- _ABOUT THIS TASK_: Reproduce every record below, character by character.

(Collection entries)
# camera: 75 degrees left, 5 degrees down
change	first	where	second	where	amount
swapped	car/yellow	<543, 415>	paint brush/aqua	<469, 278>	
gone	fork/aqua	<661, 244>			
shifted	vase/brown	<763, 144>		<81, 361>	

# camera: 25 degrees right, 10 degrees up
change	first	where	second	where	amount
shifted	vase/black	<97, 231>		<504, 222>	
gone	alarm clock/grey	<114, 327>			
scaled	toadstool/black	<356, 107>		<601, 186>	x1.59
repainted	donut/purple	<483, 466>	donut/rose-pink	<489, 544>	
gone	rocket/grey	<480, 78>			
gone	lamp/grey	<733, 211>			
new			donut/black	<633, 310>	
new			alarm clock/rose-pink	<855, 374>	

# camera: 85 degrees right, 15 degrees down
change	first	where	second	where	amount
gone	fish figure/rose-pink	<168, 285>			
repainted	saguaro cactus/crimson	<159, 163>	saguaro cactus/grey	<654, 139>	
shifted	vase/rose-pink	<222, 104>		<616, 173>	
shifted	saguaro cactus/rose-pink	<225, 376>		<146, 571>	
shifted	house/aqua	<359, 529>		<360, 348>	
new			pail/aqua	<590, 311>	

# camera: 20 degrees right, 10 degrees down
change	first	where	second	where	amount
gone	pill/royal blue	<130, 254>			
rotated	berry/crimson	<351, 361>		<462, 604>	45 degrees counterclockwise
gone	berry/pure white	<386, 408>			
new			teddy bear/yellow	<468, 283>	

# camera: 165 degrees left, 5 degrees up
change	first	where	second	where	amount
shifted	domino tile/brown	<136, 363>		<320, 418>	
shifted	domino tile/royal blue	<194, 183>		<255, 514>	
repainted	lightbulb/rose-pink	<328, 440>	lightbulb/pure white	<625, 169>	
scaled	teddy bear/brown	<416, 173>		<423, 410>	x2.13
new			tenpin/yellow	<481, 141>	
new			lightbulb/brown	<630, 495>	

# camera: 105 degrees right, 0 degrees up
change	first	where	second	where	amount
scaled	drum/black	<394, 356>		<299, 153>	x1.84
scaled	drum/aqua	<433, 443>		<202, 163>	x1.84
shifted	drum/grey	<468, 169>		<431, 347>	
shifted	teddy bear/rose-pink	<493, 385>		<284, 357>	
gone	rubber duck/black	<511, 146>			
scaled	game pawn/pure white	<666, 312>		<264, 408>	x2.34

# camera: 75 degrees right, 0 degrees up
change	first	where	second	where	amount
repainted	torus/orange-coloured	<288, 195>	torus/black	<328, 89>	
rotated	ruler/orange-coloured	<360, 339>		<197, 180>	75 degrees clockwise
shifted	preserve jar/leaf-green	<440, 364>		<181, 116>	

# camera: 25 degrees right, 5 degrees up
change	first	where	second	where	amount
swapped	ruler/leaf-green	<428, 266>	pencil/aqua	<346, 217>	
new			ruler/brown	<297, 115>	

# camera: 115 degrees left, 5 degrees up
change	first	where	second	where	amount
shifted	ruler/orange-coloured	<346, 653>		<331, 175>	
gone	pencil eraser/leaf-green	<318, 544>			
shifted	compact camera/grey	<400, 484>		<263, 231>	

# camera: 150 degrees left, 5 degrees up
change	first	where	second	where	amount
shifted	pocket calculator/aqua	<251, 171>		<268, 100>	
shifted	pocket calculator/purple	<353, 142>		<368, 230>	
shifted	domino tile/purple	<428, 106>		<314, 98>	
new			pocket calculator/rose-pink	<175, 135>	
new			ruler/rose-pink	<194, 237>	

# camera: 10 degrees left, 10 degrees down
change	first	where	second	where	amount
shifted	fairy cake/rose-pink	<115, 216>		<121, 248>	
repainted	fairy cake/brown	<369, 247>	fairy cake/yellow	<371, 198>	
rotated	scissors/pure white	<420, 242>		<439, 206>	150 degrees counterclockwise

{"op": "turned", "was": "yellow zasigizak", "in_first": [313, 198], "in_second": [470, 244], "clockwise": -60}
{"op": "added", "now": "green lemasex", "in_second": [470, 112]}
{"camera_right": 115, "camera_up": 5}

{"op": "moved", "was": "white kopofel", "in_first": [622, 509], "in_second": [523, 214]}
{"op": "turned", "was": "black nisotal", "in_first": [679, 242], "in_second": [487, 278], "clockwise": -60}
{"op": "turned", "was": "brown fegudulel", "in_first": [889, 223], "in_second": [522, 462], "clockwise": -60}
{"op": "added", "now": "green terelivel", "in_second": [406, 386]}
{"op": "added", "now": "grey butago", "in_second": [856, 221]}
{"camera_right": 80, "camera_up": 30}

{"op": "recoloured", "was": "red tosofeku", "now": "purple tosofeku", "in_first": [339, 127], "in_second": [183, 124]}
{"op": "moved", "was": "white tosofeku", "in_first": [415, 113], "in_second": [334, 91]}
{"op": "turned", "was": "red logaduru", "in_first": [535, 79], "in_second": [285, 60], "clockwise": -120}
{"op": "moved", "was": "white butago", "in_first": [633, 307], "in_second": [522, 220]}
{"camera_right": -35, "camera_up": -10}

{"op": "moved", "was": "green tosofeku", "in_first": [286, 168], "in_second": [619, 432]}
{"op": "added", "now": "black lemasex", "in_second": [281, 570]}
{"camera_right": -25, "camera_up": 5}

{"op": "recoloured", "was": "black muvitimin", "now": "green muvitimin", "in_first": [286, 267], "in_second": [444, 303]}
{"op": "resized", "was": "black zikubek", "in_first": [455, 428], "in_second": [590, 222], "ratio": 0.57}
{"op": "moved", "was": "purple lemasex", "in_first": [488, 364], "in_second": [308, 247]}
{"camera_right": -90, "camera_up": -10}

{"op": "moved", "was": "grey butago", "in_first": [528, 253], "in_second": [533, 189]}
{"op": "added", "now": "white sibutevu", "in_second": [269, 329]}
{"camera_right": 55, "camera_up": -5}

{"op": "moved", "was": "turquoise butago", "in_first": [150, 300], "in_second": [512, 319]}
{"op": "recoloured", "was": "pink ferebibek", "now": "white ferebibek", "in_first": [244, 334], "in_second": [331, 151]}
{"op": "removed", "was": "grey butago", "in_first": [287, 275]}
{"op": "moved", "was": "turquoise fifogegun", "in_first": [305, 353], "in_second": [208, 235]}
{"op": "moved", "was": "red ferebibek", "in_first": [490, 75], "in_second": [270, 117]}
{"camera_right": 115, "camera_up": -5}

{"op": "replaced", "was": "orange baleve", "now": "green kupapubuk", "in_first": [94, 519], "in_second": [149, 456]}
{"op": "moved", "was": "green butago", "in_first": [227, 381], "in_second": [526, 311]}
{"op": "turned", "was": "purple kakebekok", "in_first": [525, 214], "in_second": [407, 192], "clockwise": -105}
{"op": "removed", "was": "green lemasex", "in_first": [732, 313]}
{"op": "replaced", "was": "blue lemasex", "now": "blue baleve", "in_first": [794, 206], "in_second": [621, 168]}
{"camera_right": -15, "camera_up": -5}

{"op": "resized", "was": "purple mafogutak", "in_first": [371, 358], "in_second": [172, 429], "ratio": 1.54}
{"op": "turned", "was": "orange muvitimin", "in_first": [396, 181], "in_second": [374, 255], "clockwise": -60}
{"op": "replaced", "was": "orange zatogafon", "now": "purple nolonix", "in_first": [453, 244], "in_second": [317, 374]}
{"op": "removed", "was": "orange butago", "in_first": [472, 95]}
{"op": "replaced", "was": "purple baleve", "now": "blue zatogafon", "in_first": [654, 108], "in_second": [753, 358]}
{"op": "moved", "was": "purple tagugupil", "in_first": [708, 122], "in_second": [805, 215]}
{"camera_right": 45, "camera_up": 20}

- _SOLVED PROBLEM_:
# camera: 75 degrees left, 5 degrees down
change	first	where	second	where	amount
swapped	car/yellow	<543, 415>	paint brush/aqua	<469, 278>	
gone	fork/aqua	<661, 244>			
shifted	vase/brown	<763, 144>		<81, 361>	

# camera: 25 degrees right, 10 degrees up
change	first	where	second	where	amount
shifted	vase/black	<97, 231>		<504, 222>	
gone	alarm clock/grey	<114, 327>			
scaled	toadstool/black	<356, 107>		<601, 186>	x1.59
repainted	donut/purple	<483, 466>	donut/rose-pink	<489, 544>	
gone	rocket/grey	<480, 78>			
gone	lamp/grey	<733, 211>			
new			donut/black	<633, 310>	
new			alarm clock/rose-pink	<855, 374>	

# camera: 85 degrees right, 15 degrees down
change	first	where	second	where	amount
gone	fish figure/rose-pink	<168, 285>			
repainted	saguaro cactus/crimson	<159, 163>	saguaro cactus/grey	<654, 139>	
shifted	vase/rose-pink	<222, 104>		<616, 173>	
shifted	saguaro cactus/rose-pink	<225, 376>		<146, 571>	
shifted	house/aqua	<359, 529>		<360, 348>	
new			pail/aqua	<590, 311>	

# camera: 20 degrees right, 10 degrees down
change	first	where	second	where	amount
gone	pill/royal blue	<130, 254>			
rotated	berry/crimson	<351, 361>		<462, 604>	45 degrees counterclockwise
gone	berry/pure white	<386, 408>			
new			teddy bear/yellow	<468, 283>	

# camera: 165 degrees left, 5 degrees up
change	first	where	second	where	amount
shifted	domino tile/brown	<136, 363>		<320, 418>	
shifted	domino tile/royal blue	<194, 183>		<255, 514>	
repainted	lightbulb/rose-pink	<328, 440>	lightbulb/pure white	<625, 169>	
scaled	teddy bear/brown	<416, 173>		<423, 410>	x2.13
new			tenpin/yellow	<481, 141>	
new			lightbulb/brown	<630, 495>	

# camera: 105 degrees right, 0 degrees up
change	first	where	second	where	amount
scaled	drum/black	<394, 356>		<299, 153>	x1.84
scaled	drum/aqua	<433, 443>		<202, 163>	x1.84
shifted	drum/grey	<468, 169>		<431, 347>	
shifted	teddy bear/rose-pink	<493, 385>		<284, 357>	
gone	rubber duck/black	<511, 146>			
scaled	game pawn/pure white	<666, 312>		<264, 408>	x2.34

# camera: 75 degrees right, 0 degrees up
change	first	where	second	where	amount
repainted	torus/orange-coloured	<288, 195>	torus/black	<328, 89>	
rotated	ruler/orange-coloured	<360, 339>		<197, 180>	75 degrees clockwise
shifted	preserve jar/leaf-green	<440, 364>		<181, 116>	

# camera: 25 degrees right, 5 degrees up
change	first	where	second	where	amount
swapped	ruler/leaf-green	<428, 266>	pencil/aqua	<346, 217>	
new			ruler/brown	<297, 115>	

# camera: 115 degrees left, 5 degrees up
change	first	where	second	where	amount
shifted	ruler/orange-coloured	<346, 653>		<331, 175>	
gone	pencil eraser/leaf-green	<318, 544>			
shifted	compact camera/grey	<400, 484>		<263, 231>	

# camera: 150 degrees left, 5 degrees up
change	first	where	second	where	amount
shifted	pocket calculator/aqua	<251, 171>		<268, 100>	
shifted	pocket calculator/purple	<353, 142>		<368, 230>	
shifted	domino tile/purple	<428, 106>		<314, 98>	
new			pocket calculator/rose-pink	<175, 135>	
new			ruler/rose-pink	<194, 237>	

# camera: 10 degrees left, 10 degrees down
change	first	where	second	where	amount
shifted	fairy cake/rose-pink	<115, 216>		<121, 248>	
repainted	fairy cake/brown	<369, 247>	fairy cake/yellow	<371, 198>	
rotated	scissors/pure white	<420, 242>		<439, 206>	150 degrees counterclockwise

{"op": "turned", "was": "yellow zasigizak", "in_first": [313, 198], "in_second": [470, 244], "clockwise": -60}
{"op": "added", "now": "green lemasex", "in_second": [470, 112]}
{"camera_right": 115, "camera_up": 5}

{"op": "moved", "was": "white kopofel", "in_first": [622, 509], "in_second": [523, 214]}
{"op": "turned", "was": "black nisotal", "in_first": [679, 242], "in_second": [487, 278], "clockwise": -60}
{"op": "turned", "was": "brown fegudulel", "in_first": [889, 223], "in_second": [522, 462], "clockwise": -60}
{"op": "added", "now": "green terelivel", "in_second": [406, 386]}
{"op": "added", "now": "grey butago", "in_second": [856, 221]}
{"camera_right": 80, "camera_up": 30}

{"op": "recoloured", "was": "red tosofeku", "now": "purple tosofeku", "in_first": [339, 127], "in_second": [183, 124]}
{"op": "moved", "was": "white tosofeku", "in_first": [415, 113], "in_second": [334, 91]}
{"op": "turned", "was": "red logaduru", "in_first": [535, 79], "in_second": [285, 60], "clockwise": -120}
{"op": "moved", "was": "white butago", "in_first": [633, 307], "in_second": [522, 220]}
{"camera_right": -35, "camera_up": -10}

{"op": "moved", "was": "green tosofeku", "in_first": [286, 168], "in_second": [619, 432]}
{"op": "added", "now": "black lemasex", "in_second": [281, 570]}
{"camera_right": -25, "camera_up": 5}

{"op": "recoloured", "was": "black muvitimin", "now": "green muvitimin", "in_first": [286, 267], "in_second": [444, 303]}
{"op": "resized", "was": "black zikubek", "in_first": [455, 428], "in_second": [590, 222], "ratio": 0.57}
{"op": "moved", "was": "purple lemasex", "in_first": [488, 364], "in_second": [308, 247]}
{"camera_right": -90, "camera_up": -10}

{"op": "moved", "was": "grey butago", "in_first": [528, 253], "in_second": [533, 189]}
{"op": "added", "now": "white sibutevu", "in_second": [269, 329]}
{"camera_right": 55, "camera_up": -5}

{"op": "moved", "was": "turquoise butago", "in_first": [150, 300], "in_second": [512, 319]}
{"op": "recoloured", "was": "pink ferebibek", "now": "white ferebibek", "in_first": [244, 334], "in_second": [331, 151]}
{"op": "removed", "was": "grey butago", "in_first": [287, 275]}
{"op": "moved", "was": "turquoise fifogegun", "in_first": [305, 353], "in_second": [208, 235]}
{"op": "moved", "was": "red ferebibek", "in_first": [490, 75], "in_second": [270, 117]}
{"camera_right": 115, "camera_up": -5}

{"op": "replaced", "was": "orange baleve", "now": "green kupapubuk", "in_first": [94, 519], "in_second": [149, 456]}
{"op": "moved", "was": "green butago", "in_first": [227, 381], "in_second": [526, 311]}
{"op": "turned", "was": "purple kakebekok", "in_first": [525, 214], "in_second": [407, 192], "clockwise": -105}
{"op": "removed", "was": "green lemasex", "in_first": [732, 313]}
{"op": "replaced", "was": "blue lemasex", "now": "blue baleve", "in_first": [794, 206], "in_second": [621, 168]}
{"camera_right": -15, "camera_up": -5}

{"op": "resized", "was": "purple mafogutak", "in_first": [371, 358], "in_second": [172, 429], "ratio": 1.54}
{"op": "turned", "was": "orange muvitimin", "in_first": [396, 181], "in_second": [374, 255], "clockwise": -60}
{"op": "replaced", "was": "orange zatogafon", "now": "purple nolonix", "in_first": [453, 244], "in_second": [317, 374]}
{"op": "removed", "was": "orange butago", "in_first": [472, 95]}
{"op": "replaced", "was": "purple baleve", "now": "blue zatogafon", "in_first": [654, 108], "in_second": [753, 358]}
{"op": "moved", "was": "purple tagugupil", "in_first": [708, 122], "in_second": [805, 215]}
{"camera_right": 45, "camera_up": 20}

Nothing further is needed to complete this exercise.